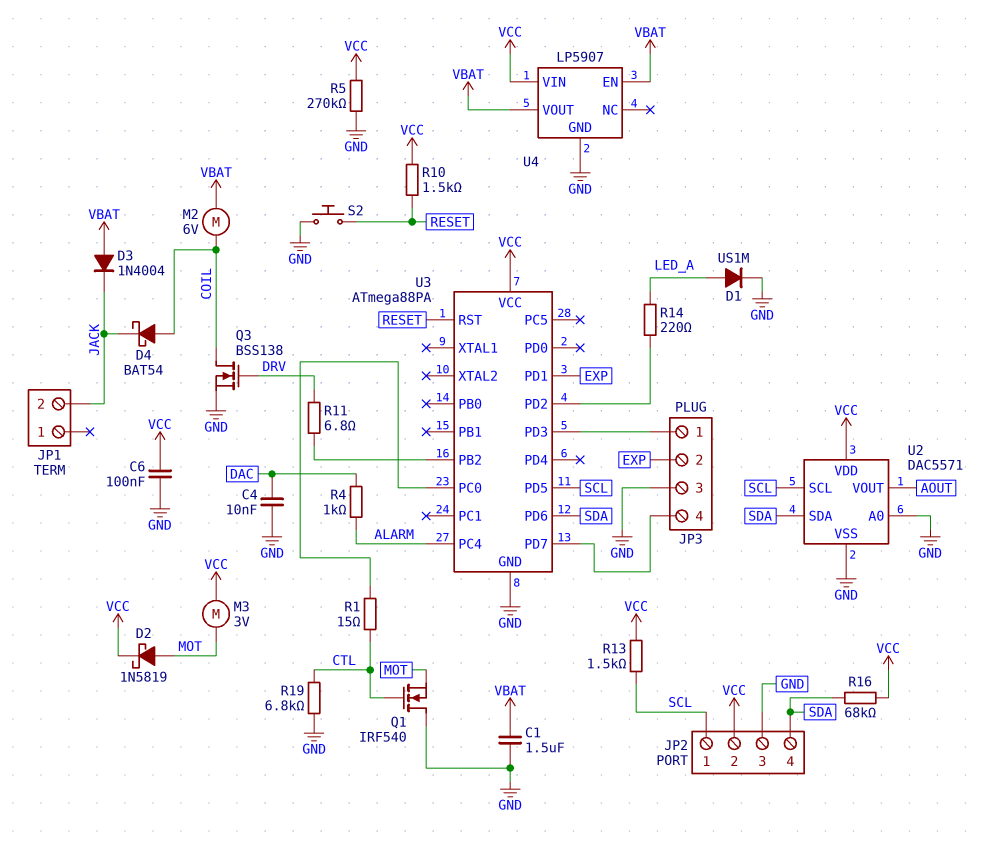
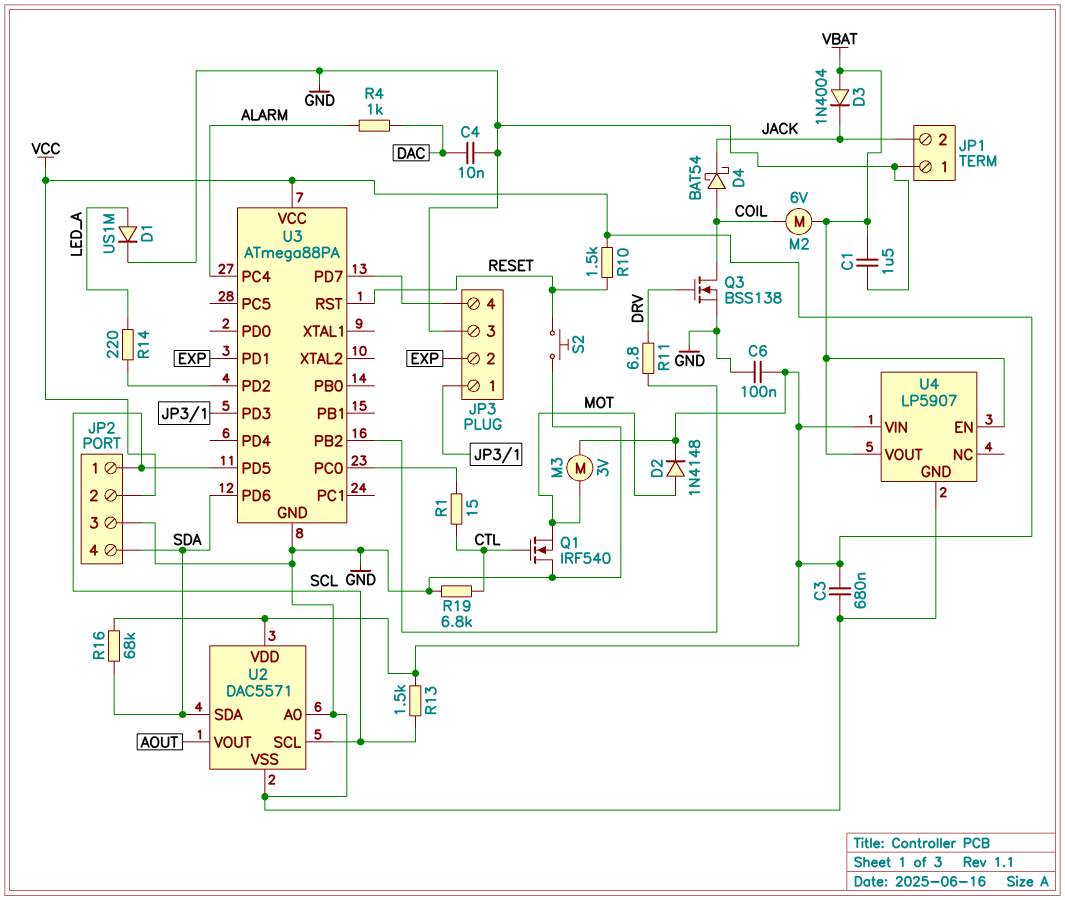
C3: none -> 680nF (GND, VCC)
D2: schottky 1N5819 (A MOT, K VCC) -> diode 1N4148 (A MOT, K VCC)
JP1 pin 1: none -> GND
R5: 270k (GND, VCC) -> none

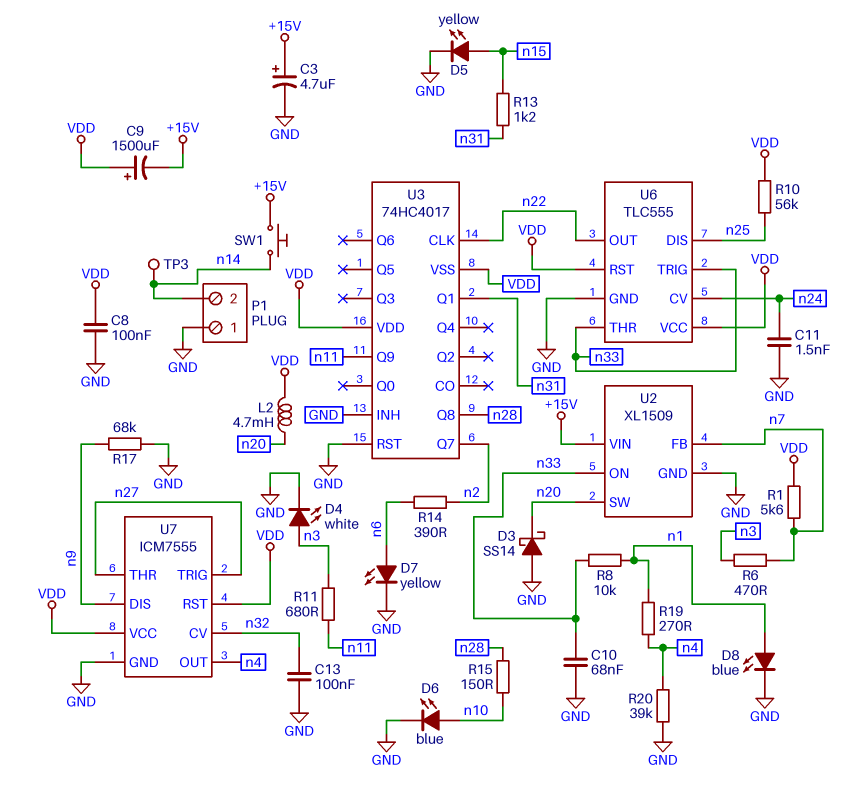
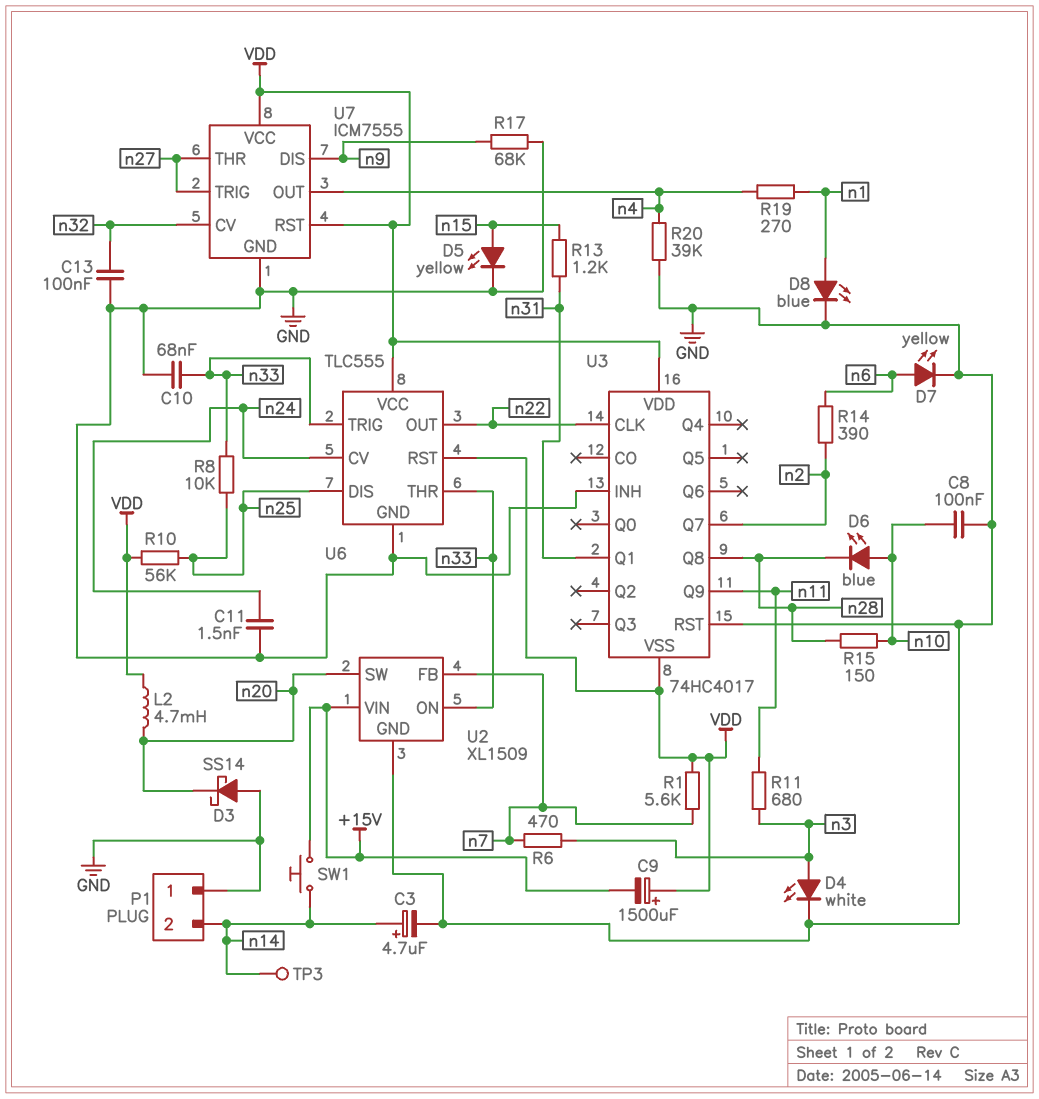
C3: 4.7uF (plus +15V, minus GND) -> 4.7uF (plus n14, minus GND)
C8: 100nF (GND, VDD) -> 100nF (GND, n10)
D6: LED blue (A n10, K GND) -> LED blue (A n10, K n28)
R8: 10k (n1, n33) -> 10k (n25, n33)

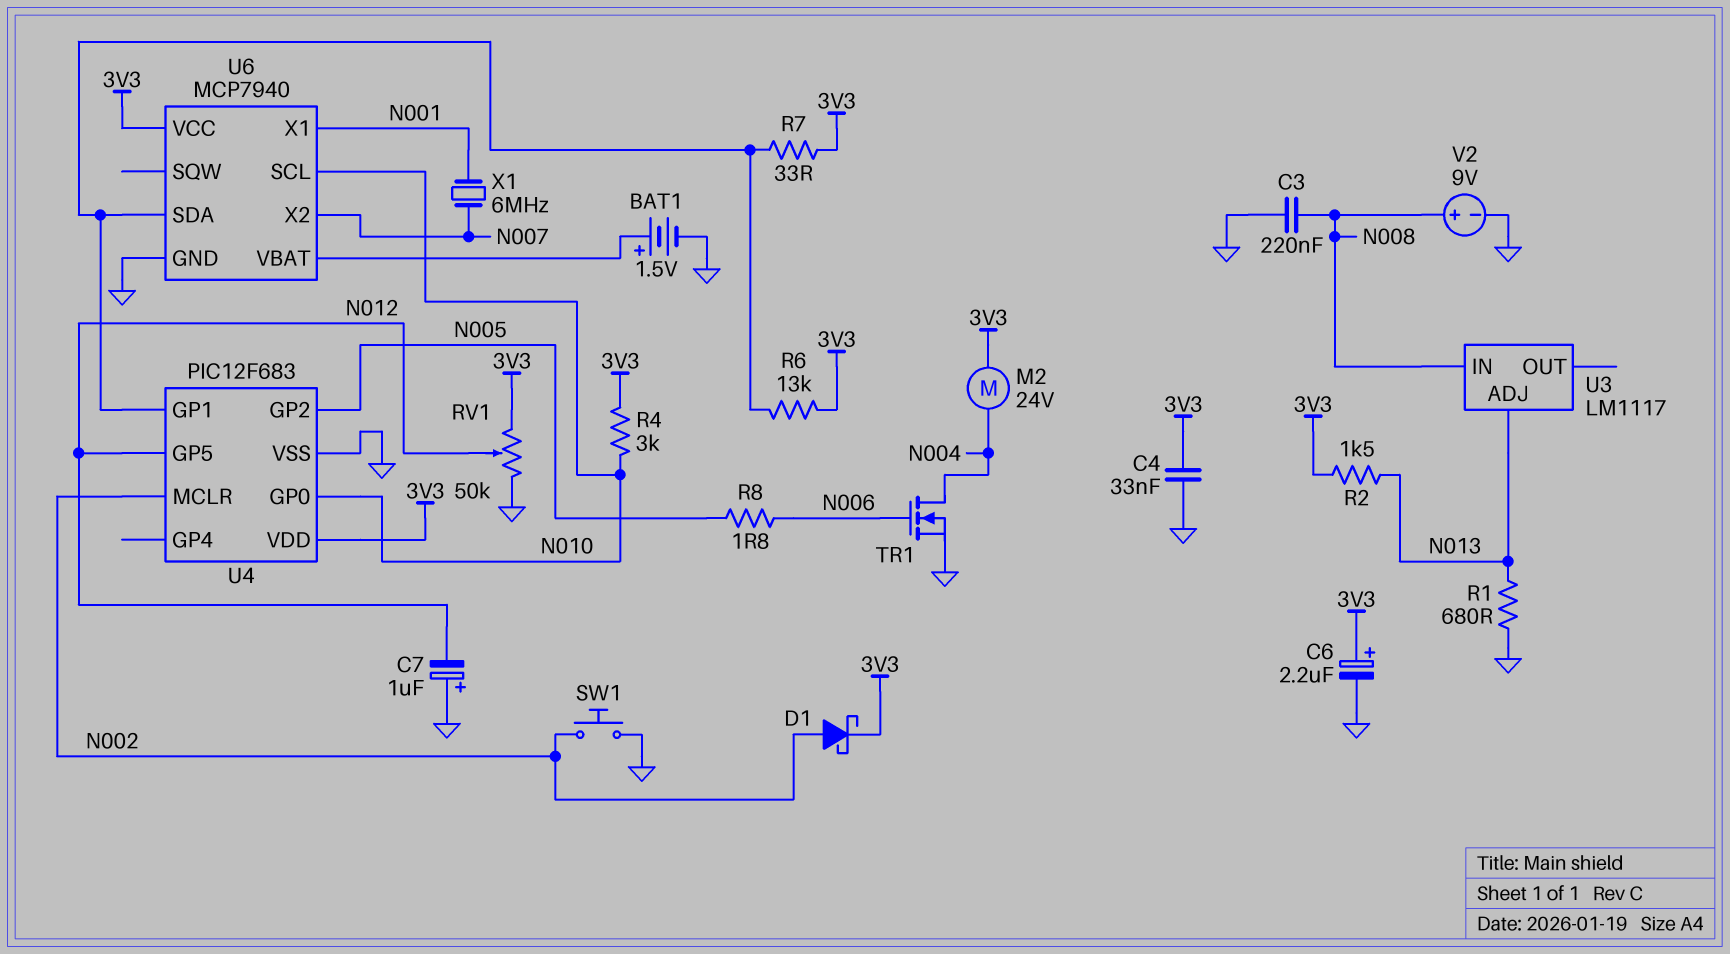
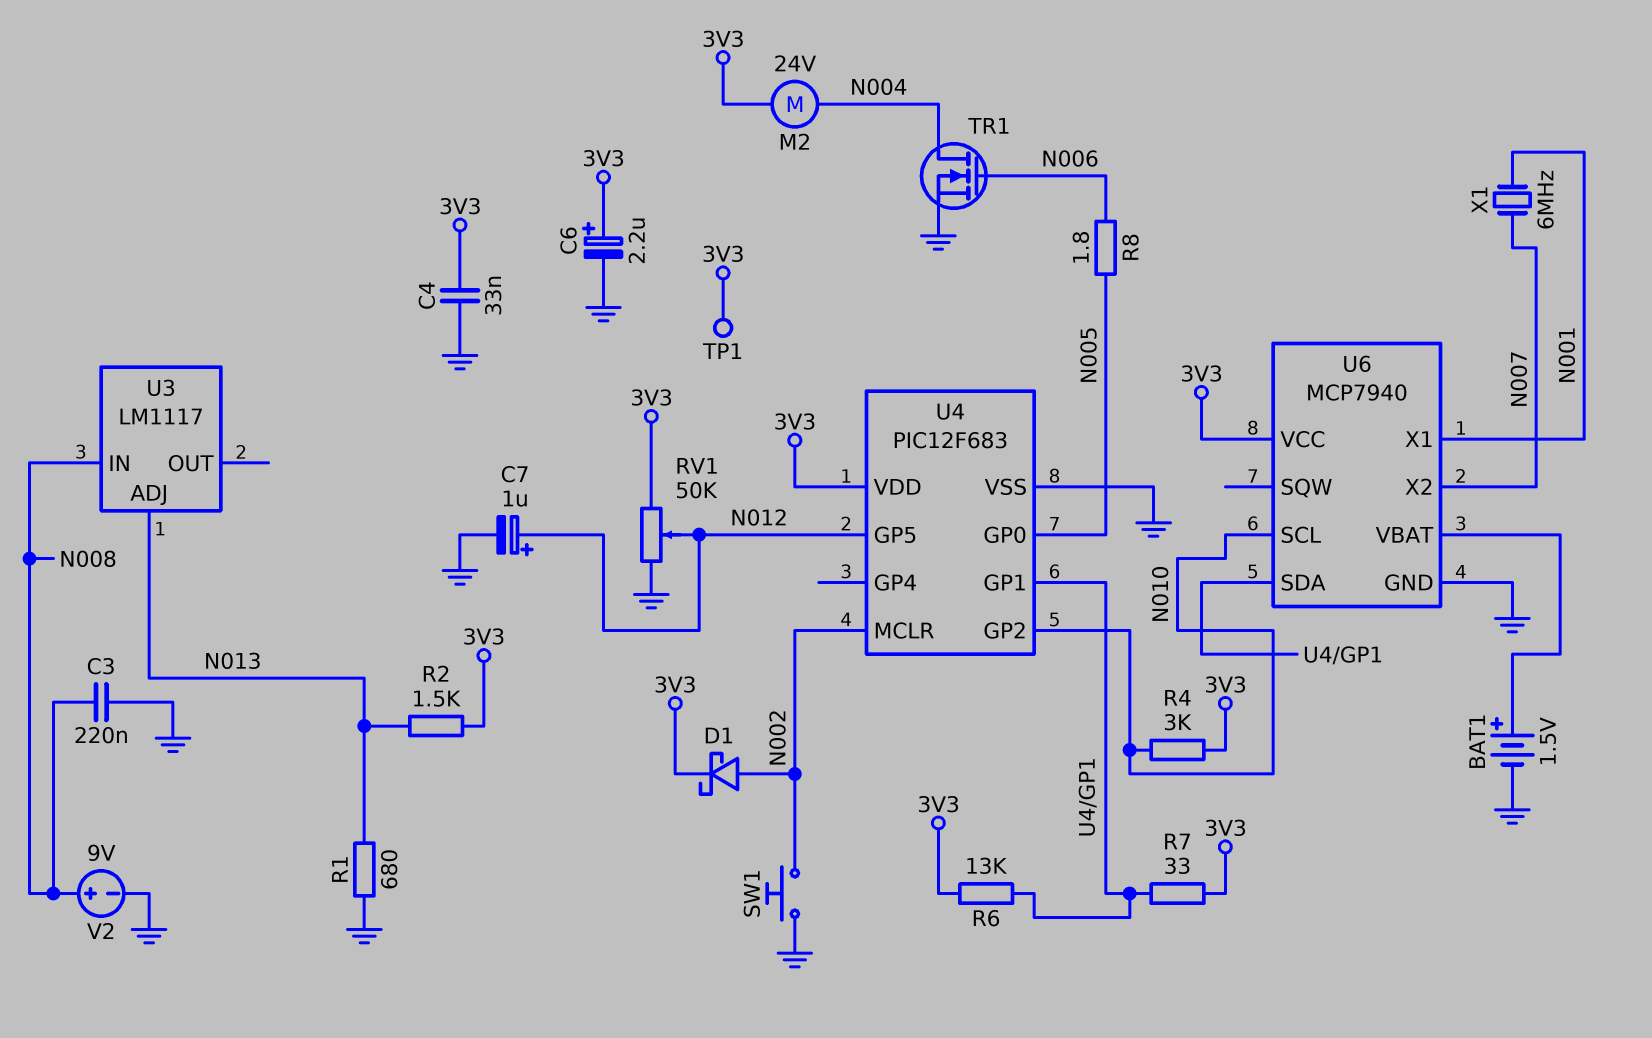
C7: 1uF (plus GND, minus N012) -> 1uF (plus N012, minus GND)
TP1: none -> test point (3V3)
U4 pin GP0: N010 -> N005
U4 pin GP2: N005 -> N010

** Exercise **
Output all data exactly, omitting images.

** Answer below **
C3: none -> 680nF (GND, VCC)
D2: schottky 1N5819 (A MOT, K VCC) -> diode 1N4148 (A MOT, K VCC)
JP1 pin 1: none -> GND
R5: 270k (GND, VCC) -> none

C3: 4.7uF (plus +15V, minus GND) -> 4.7uF (plus n14, minus GND)
C8: 100nF (GND, VDD) -> 100nF (GND, n10)
D6: LED blue (A n10, K GND) -> LED blue (A n10, K n28)
R8: 10k (n1, n33) -> 10k (n25, n33)

C7: 1uF (plus GND, minus N012) -> 1uF (plus N012, minus GND)
TP1: none -> test point (3V3)
U4 pin GP0: N010 -> N005
U4 pin GP2: N005 -> N010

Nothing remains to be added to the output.